**Exercise requirements:** Start at the line in the entries below that contains "(224, 118) = (361, 181): blue", stop at the line that contains "(398, 382) = (370, 420): red pencil -> none", and output exactly the lines in that span, both ends included.
::: Available data :::
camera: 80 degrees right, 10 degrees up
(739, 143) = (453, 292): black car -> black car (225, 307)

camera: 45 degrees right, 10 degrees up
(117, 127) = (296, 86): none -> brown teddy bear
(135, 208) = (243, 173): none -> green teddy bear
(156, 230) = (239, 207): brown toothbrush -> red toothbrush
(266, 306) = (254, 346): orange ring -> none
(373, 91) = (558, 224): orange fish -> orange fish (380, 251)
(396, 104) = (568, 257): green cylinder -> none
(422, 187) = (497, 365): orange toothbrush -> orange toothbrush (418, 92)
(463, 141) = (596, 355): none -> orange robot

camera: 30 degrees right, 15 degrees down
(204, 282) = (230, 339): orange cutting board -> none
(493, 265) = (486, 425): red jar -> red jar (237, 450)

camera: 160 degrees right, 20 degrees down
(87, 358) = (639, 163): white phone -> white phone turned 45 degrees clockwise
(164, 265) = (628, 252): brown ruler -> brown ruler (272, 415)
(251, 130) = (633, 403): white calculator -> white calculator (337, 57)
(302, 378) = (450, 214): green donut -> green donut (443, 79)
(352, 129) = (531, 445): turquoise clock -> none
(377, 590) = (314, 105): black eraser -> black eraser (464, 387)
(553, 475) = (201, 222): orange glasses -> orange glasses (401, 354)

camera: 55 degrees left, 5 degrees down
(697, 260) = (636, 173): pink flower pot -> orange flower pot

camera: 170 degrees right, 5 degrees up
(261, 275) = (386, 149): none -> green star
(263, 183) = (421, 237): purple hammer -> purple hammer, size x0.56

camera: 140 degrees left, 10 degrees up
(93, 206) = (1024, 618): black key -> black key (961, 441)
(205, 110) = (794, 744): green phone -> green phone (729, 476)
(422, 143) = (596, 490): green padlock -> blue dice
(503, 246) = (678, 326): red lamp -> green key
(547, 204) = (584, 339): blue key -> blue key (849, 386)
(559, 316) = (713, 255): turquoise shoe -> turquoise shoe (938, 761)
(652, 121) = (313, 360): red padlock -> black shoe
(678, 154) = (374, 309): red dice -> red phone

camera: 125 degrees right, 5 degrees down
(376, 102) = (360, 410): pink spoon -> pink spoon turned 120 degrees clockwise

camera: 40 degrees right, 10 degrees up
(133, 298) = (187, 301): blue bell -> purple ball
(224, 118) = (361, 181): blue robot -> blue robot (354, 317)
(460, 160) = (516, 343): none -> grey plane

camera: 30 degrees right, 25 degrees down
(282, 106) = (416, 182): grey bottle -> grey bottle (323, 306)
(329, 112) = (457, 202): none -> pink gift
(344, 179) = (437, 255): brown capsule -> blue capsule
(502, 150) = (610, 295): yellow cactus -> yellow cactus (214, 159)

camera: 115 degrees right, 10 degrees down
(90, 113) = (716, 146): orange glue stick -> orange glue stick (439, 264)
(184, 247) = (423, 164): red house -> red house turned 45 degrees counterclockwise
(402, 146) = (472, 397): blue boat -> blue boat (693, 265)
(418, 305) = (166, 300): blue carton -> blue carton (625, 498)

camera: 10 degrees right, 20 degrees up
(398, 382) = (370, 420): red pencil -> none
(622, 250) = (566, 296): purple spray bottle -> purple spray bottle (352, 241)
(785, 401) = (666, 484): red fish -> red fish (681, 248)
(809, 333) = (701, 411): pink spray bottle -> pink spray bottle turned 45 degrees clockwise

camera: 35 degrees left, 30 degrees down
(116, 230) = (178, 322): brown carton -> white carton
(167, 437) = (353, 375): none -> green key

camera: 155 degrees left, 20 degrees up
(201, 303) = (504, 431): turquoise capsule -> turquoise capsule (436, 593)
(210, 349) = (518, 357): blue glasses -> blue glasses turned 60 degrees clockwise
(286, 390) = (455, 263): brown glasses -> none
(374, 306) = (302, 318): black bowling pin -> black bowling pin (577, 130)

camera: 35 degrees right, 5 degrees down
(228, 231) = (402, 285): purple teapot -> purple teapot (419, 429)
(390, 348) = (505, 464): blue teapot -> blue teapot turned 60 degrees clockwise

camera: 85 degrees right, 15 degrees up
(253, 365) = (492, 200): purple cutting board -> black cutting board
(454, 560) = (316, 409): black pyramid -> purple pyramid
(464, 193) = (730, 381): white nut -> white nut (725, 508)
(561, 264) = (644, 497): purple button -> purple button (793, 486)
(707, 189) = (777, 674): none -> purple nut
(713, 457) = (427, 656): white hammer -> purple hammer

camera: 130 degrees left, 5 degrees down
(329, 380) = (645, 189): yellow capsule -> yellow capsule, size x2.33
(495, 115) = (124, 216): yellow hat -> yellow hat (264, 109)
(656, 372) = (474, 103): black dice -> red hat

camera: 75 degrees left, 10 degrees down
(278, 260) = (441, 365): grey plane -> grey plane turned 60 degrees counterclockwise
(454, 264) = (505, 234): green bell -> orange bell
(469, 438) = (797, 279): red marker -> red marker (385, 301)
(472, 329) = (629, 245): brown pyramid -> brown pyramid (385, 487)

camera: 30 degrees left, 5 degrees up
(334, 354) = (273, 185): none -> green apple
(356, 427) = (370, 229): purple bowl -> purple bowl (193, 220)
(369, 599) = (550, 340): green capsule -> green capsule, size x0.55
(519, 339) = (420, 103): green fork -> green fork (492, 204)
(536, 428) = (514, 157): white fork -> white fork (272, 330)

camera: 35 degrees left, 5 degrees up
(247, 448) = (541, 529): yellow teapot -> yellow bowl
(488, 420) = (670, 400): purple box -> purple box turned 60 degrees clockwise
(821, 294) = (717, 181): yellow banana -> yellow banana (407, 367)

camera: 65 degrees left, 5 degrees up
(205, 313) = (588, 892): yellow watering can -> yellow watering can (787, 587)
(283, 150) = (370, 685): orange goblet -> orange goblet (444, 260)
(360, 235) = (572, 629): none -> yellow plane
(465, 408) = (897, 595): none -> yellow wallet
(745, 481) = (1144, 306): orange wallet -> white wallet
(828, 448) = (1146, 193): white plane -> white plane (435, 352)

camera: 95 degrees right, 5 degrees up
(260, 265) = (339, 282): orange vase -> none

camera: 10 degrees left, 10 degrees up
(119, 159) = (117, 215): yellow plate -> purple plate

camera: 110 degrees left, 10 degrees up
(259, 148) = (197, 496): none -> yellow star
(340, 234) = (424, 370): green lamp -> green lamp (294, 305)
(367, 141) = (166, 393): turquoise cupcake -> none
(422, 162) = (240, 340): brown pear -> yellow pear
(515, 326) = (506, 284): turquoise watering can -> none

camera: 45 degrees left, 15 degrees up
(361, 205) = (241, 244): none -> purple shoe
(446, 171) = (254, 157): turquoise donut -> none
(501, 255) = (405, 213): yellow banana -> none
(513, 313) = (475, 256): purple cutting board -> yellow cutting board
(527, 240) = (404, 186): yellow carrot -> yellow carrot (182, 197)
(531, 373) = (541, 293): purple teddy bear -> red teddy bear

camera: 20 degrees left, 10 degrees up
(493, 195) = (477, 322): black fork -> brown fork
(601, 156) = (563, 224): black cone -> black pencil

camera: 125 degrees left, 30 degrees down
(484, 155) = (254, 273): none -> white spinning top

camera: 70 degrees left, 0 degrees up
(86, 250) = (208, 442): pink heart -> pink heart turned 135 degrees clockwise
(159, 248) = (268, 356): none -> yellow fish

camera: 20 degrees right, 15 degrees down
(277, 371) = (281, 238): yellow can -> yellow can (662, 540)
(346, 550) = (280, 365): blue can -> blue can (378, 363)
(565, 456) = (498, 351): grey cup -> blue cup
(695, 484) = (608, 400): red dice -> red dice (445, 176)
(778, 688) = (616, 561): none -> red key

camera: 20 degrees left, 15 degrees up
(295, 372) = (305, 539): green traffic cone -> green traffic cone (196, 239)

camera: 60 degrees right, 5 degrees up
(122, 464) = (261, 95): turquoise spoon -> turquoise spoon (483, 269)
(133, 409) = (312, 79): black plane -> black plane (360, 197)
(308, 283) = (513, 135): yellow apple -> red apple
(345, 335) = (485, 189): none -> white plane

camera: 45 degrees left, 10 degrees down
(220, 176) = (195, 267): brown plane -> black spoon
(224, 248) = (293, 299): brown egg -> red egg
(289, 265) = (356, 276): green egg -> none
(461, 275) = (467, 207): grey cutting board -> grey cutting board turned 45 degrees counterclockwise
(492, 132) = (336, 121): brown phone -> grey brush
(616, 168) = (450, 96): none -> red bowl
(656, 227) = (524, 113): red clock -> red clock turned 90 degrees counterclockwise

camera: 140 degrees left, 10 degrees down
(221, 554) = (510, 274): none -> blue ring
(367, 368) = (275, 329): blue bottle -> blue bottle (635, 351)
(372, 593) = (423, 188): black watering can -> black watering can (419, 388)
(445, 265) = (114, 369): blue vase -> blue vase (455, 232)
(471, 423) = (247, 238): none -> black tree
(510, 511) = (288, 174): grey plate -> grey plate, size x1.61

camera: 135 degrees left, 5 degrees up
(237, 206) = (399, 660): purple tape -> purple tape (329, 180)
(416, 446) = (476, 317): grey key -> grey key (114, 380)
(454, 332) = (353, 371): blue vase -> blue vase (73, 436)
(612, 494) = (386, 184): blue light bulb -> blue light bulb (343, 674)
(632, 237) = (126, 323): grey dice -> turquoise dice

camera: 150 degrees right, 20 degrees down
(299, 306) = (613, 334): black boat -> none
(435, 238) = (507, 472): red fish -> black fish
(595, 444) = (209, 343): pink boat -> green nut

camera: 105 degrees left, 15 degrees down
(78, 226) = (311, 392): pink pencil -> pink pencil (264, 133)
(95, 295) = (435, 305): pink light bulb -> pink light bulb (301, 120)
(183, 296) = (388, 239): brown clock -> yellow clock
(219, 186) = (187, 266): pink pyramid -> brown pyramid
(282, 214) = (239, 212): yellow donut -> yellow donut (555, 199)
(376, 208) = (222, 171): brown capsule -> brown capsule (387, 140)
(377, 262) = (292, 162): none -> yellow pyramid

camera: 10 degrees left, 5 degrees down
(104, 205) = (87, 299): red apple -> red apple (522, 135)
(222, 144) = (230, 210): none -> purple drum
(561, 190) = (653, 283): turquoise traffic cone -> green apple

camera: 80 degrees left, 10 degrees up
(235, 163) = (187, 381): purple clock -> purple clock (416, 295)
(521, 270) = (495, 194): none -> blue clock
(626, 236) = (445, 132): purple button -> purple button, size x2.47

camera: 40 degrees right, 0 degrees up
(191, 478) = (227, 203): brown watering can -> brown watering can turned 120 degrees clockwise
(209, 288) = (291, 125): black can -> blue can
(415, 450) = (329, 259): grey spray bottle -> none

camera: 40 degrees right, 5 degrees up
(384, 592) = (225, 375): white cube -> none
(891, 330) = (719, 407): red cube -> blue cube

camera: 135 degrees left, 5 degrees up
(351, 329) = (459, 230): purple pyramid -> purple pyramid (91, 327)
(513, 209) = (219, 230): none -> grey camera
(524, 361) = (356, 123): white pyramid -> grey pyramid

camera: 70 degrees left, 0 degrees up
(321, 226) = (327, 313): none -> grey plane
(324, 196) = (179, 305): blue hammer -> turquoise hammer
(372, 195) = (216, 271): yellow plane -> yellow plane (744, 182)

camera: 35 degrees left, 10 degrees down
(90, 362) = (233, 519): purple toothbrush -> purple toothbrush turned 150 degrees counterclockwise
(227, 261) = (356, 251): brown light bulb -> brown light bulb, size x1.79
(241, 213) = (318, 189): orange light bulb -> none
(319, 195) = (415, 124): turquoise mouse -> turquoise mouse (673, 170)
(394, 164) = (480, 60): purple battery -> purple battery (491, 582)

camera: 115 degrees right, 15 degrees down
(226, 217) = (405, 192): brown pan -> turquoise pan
:::
**Completed exercise:**
(224, 118) = (361, 181): blue robot -> blue robot (354, 317)
(460, 160) = (516, 343): none -> grey plane

camera: 30 degrees right, 25 degrees down
(282, 106) = (416, 182): grey bottle -> grey bottle (323, 306)
(329, 112) = (457, 202): none -> pink gift
(344, 179) = (437, 255): brown capsule -> blue capsule
(502, 150) = (610, 295): yellow cactus -> yellow cactus (214, 159)

camera: 115 degrees right, 10 degrees down
(90, 113) = (716, 146): orange glue stick -> orange glue stick (439, 264)
(184, 247) = (423, 164): red house -> red house turned 45 degrees counterclockwise
(402, 146) = (472, 397): blue boat -> blue boat (693, 265)
(418, 305) = (166, 300): blue carton -> blue carton (625, 498)

camera: 10 degrees right, 20 degrees up
(398, 382) = (370, 420): red pencil -> none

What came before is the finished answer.